[Spatial object tracking data]
━━━━━━━━

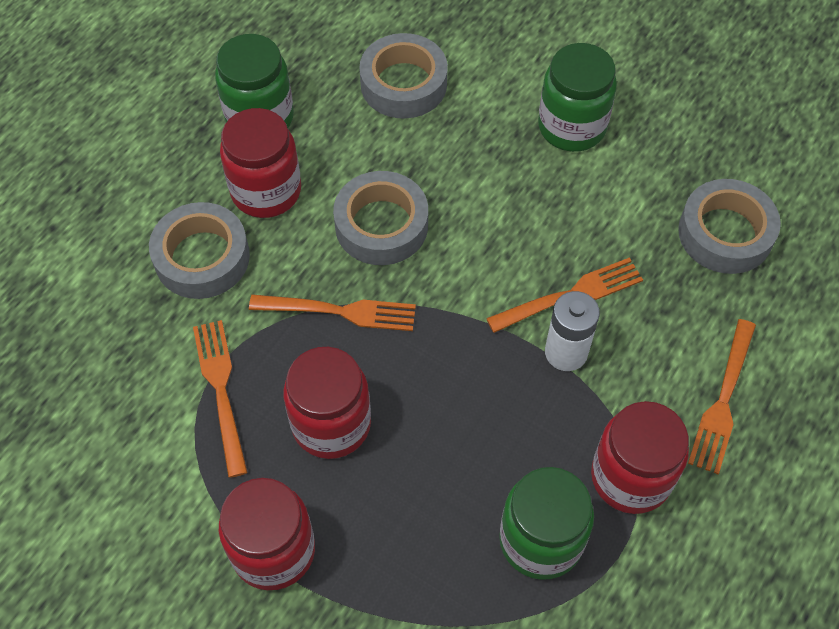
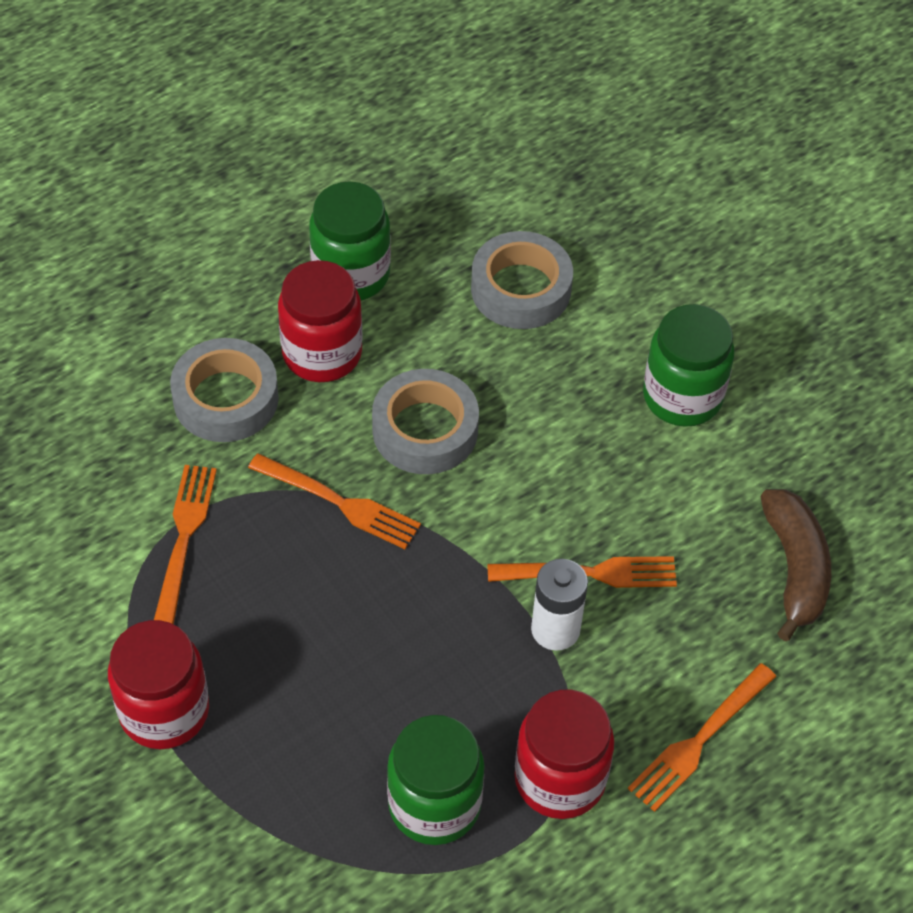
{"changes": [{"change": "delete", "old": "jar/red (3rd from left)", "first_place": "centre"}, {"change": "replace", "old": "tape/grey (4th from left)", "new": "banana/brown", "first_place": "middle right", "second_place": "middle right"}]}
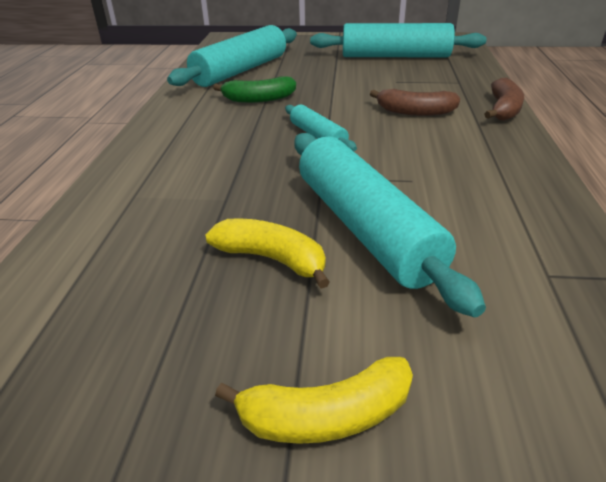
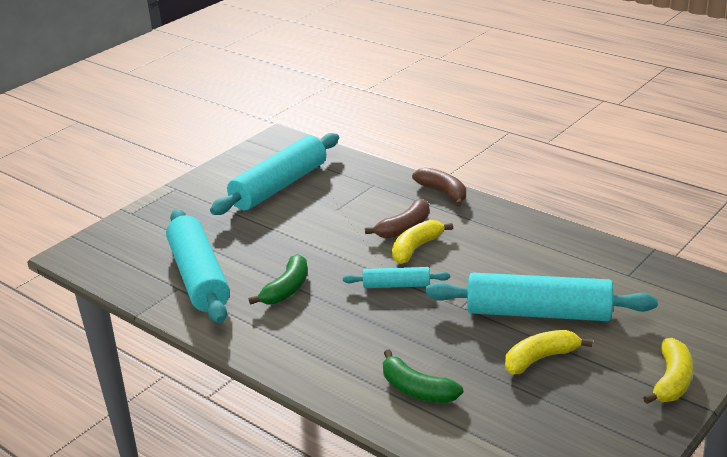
{"changes": [{"change": "insert", "new": "banana/green (2nd from left)", "second_place": "bottom centre"}, {"change": "insert", "new": "banana/yellow (1st from left)", "second_place": "centre"}]}
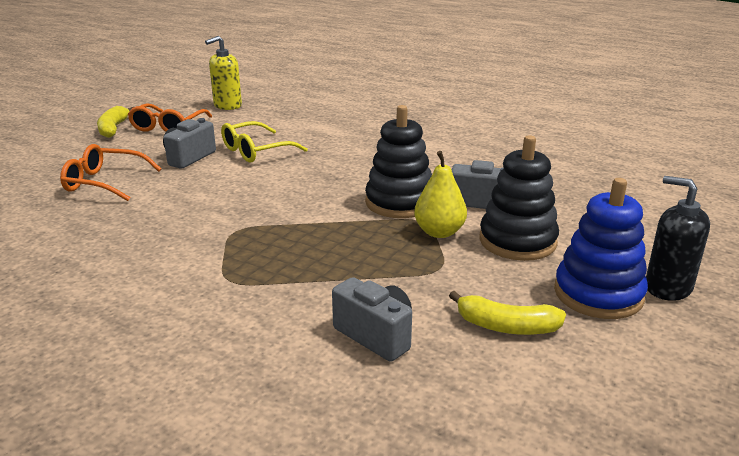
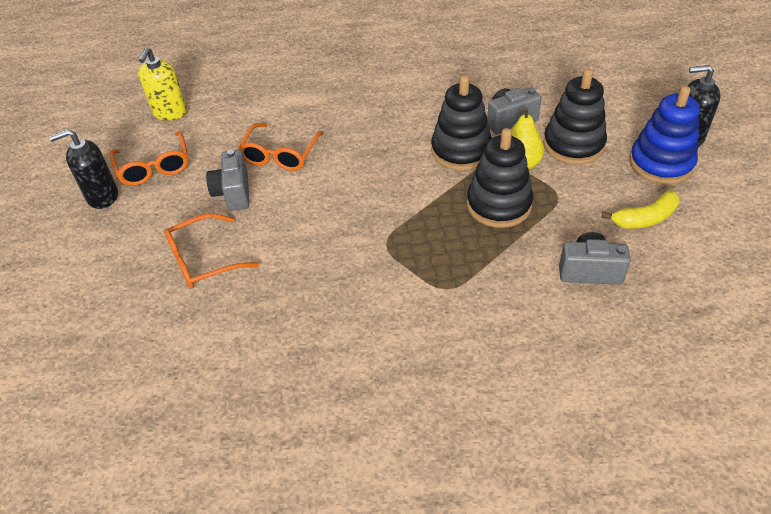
{"changes": [{"change": "replace", "old": "banana/yellow (1st from left)", "new": "soap dispenser/black (1st from left)", "first_place": "top left", "second_place": "top left"}, {"change": "recolor", "old": "glasses/yellow", "new": "glasses/orange (3rd from left)", "first_place": "top centre", "second_place": "top centre"}, {"change": "insert", "new": "stacking toy/black (2nd from left)", "second_place": "centre"}]}
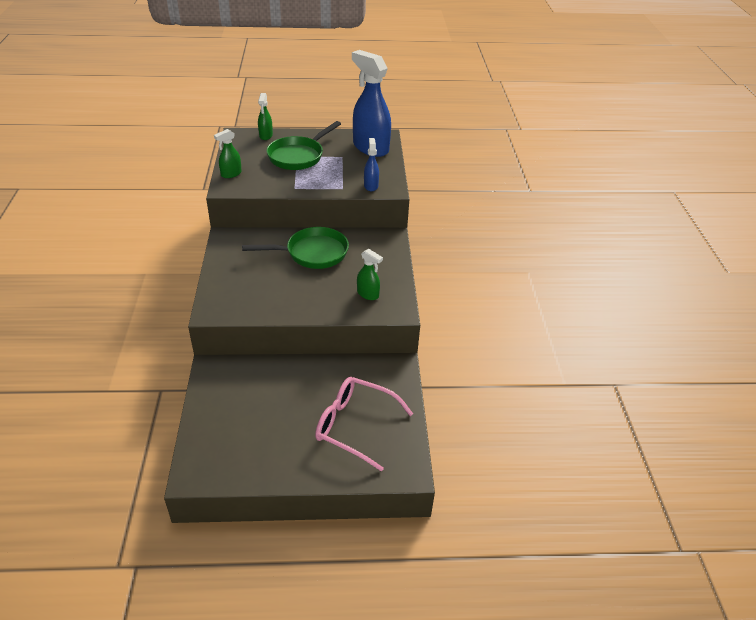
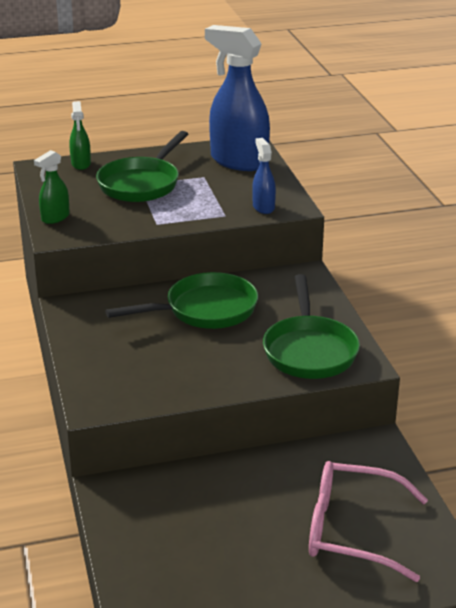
{"changes": [{"change": "replace", "old": "spray bottle/green (3rd from left)", "new": "pan/green (3rd from left)", "first_place": "centre", "second_place": "middle right"}]}
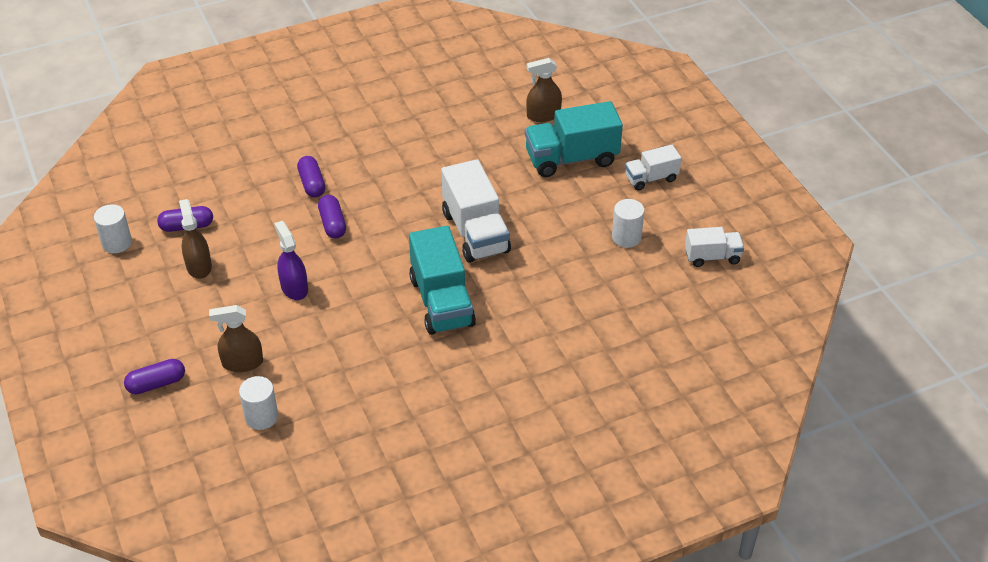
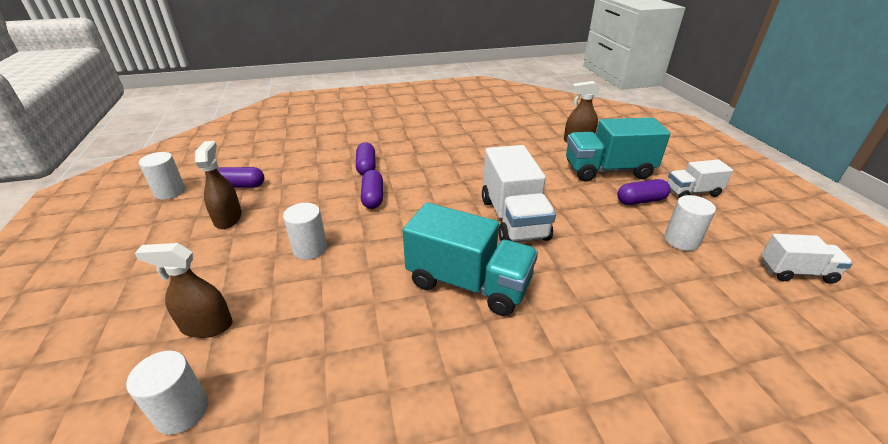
{"changes": [{"change": "move", "old": "capsule/purple (1st from left in the first image)", "new": "capsule/purple (4th from left)", "first_place": "bottom left", "second_place": "middle right"}, {"change": "replace", "old": "spray bottle/purple", "new": "cylinder/white (3rd from left)", "first_place": "middle left", "second_place": "centre"}, {"change": "rotate", "old": "truck/turquoise (1st from left)", "first_place": "centre", "second_place": "centre", "degrees": -60}]}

━━━━━━━━

Work to be completed. Within the entries above, work out the number of lines that include the string "green" and give only that.

Response to this exercise. 2